Where a line of the data holds the word "black", copy that line.

• • • • • • •

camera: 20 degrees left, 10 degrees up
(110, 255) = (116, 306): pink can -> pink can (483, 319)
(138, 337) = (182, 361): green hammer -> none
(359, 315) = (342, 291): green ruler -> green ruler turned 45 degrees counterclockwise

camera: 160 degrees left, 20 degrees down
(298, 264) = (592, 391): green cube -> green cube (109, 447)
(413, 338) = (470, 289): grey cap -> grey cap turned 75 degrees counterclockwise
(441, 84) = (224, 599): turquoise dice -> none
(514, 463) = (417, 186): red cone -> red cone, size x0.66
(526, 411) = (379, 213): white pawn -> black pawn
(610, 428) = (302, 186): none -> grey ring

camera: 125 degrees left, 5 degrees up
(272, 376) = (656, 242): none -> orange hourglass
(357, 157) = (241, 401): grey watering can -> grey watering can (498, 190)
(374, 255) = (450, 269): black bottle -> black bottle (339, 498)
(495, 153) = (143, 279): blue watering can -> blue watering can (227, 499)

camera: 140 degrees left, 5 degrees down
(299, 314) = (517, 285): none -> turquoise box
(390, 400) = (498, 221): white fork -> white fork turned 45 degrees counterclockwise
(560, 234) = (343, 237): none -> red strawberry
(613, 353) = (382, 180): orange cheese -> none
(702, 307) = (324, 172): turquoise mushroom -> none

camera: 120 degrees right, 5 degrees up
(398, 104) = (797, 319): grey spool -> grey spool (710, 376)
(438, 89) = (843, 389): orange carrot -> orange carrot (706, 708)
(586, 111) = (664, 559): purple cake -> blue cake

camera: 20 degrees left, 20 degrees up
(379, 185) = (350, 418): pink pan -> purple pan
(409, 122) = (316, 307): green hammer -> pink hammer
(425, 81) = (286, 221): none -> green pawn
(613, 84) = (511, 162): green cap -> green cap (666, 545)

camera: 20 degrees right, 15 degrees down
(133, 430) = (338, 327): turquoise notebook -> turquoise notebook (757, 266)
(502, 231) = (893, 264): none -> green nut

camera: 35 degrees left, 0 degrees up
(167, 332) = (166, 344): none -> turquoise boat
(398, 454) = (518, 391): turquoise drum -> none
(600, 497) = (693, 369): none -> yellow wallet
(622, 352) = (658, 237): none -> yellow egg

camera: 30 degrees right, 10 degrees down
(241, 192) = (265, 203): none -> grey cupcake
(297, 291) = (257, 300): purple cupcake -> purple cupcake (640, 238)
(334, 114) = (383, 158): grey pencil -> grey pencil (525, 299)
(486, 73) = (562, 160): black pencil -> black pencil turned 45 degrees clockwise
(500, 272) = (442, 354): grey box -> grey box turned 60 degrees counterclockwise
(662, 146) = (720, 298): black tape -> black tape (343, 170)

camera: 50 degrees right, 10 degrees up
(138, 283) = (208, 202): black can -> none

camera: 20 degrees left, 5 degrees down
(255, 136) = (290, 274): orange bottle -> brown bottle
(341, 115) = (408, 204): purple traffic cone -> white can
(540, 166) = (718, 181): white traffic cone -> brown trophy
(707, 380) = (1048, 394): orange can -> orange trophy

• • • • • • •

### Exercise result:
(526, 411) = (379, 213): white pawn -> black pawn
(374, 255) = (450, 269): black bottle -> black bottle (339, 498)
(486, 73) = (562, 160): black pencil -> black pencil turned 45 degrees clockwise
(662, 146) = (720, 298): black tape -> black tape (343, 170)
(138, 283) = (208, 202): black can -> none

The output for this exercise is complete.